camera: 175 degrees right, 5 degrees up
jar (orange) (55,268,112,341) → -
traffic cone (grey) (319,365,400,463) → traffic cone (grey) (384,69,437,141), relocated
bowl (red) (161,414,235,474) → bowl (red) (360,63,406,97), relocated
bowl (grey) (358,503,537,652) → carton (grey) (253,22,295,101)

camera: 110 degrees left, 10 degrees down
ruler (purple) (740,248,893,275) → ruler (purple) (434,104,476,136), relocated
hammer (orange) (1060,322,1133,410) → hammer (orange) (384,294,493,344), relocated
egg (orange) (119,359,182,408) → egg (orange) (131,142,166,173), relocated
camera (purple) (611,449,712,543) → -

══════════

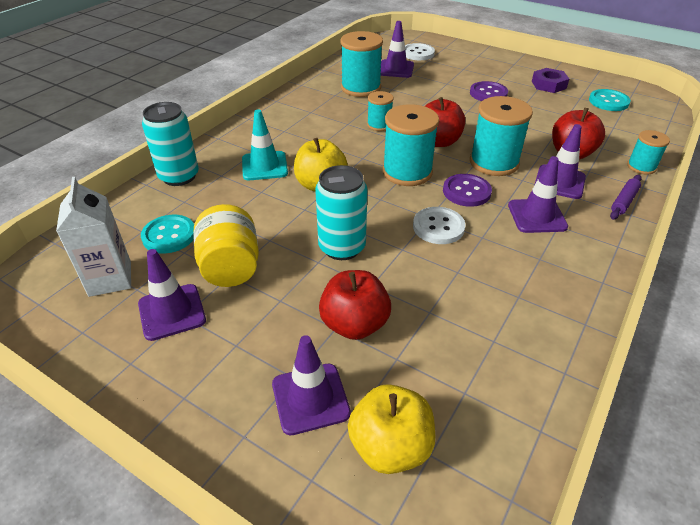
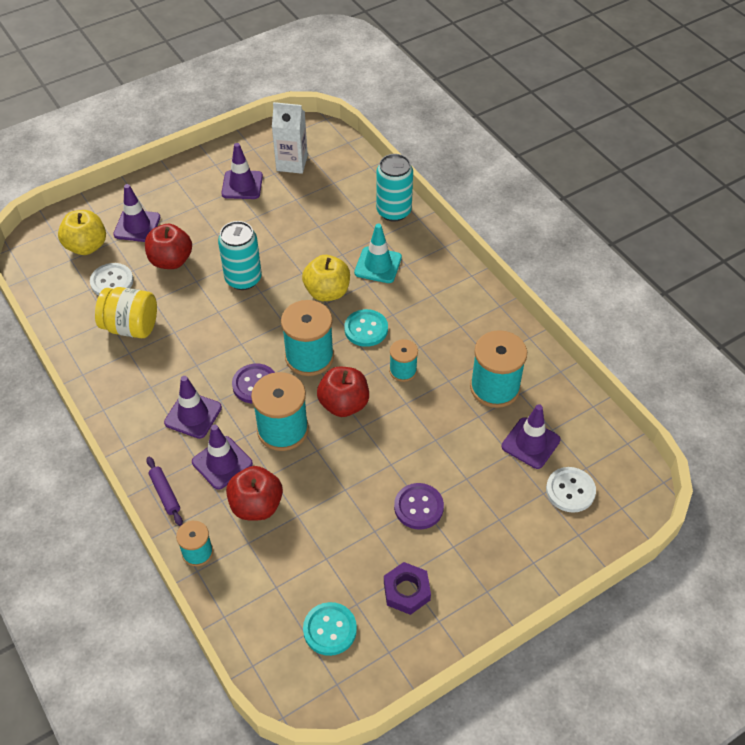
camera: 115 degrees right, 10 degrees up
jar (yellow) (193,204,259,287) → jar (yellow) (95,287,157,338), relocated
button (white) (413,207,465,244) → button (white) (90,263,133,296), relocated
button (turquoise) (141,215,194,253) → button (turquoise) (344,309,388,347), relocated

══════════

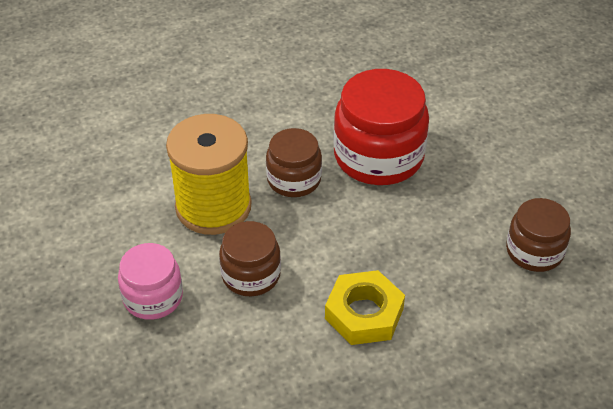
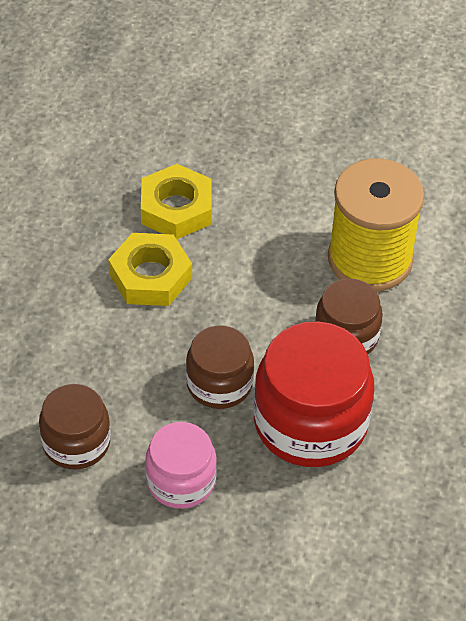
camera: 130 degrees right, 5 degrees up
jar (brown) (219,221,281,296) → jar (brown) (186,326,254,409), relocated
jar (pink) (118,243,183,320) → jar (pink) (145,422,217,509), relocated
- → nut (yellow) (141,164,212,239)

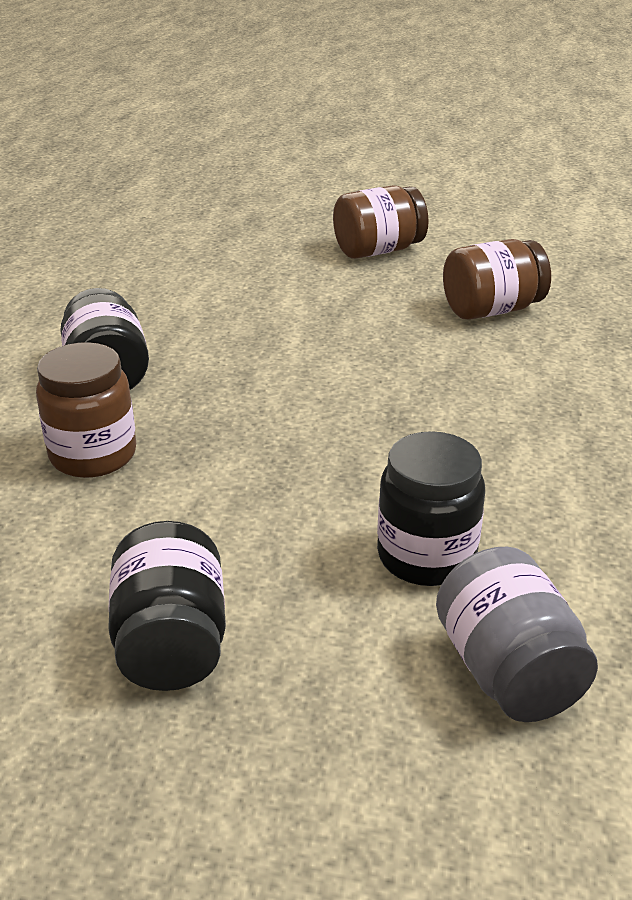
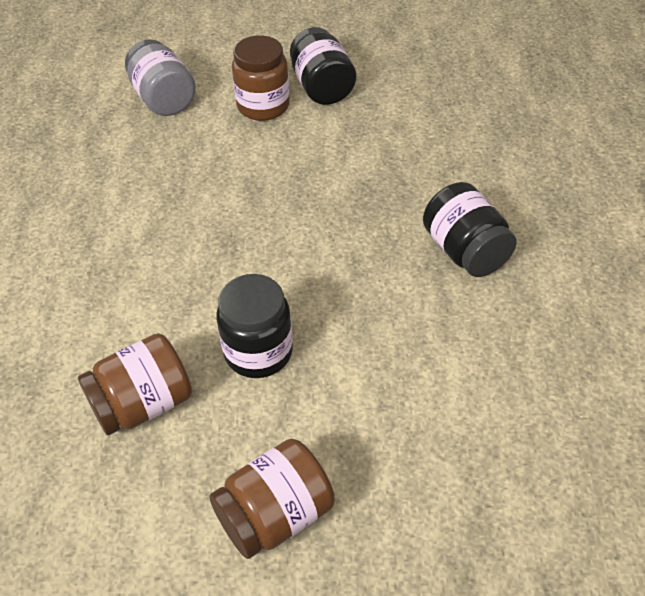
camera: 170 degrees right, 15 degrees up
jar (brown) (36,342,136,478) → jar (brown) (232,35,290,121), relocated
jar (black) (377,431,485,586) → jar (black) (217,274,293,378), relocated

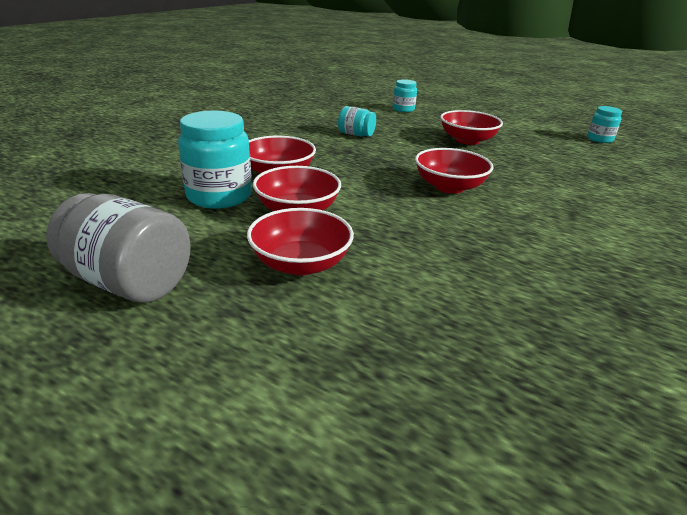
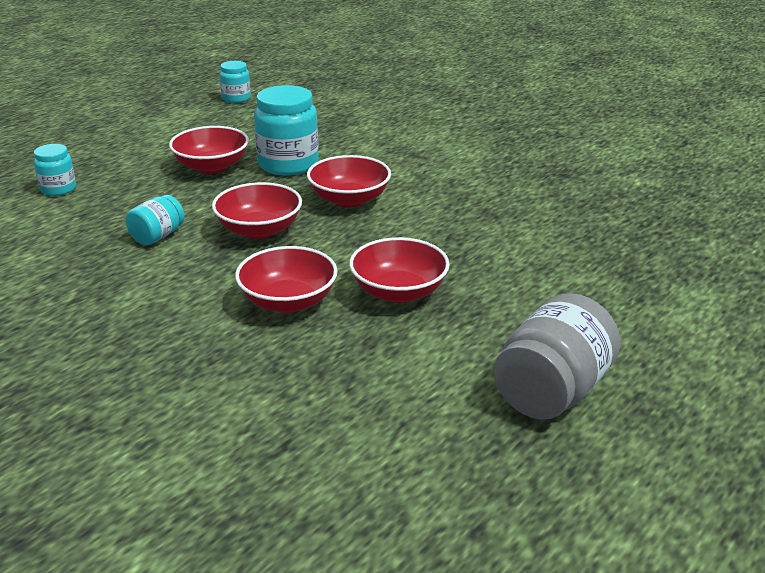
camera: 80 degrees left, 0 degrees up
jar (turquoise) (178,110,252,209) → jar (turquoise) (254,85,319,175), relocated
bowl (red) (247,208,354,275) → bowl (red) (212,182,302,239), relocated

══════════

**Description of the task:**
Out of the material above, output word for word the line with "camera: 175 degrees right, 5 degrees up", the line with "bowl (red) (161,414,235,474)", and all lines between them, with nothing else.

**Output:**
camera: 175 degrees right, 5 degrees up
jar (orange) (55,268,112,341) → -
traffic cone (grey) (319,365,400,463) → traffic cone (grey) (384,69,437,141), relocated
bowl (red) (161,414,235,474) → bowl (red) (360,63,406,97), relocated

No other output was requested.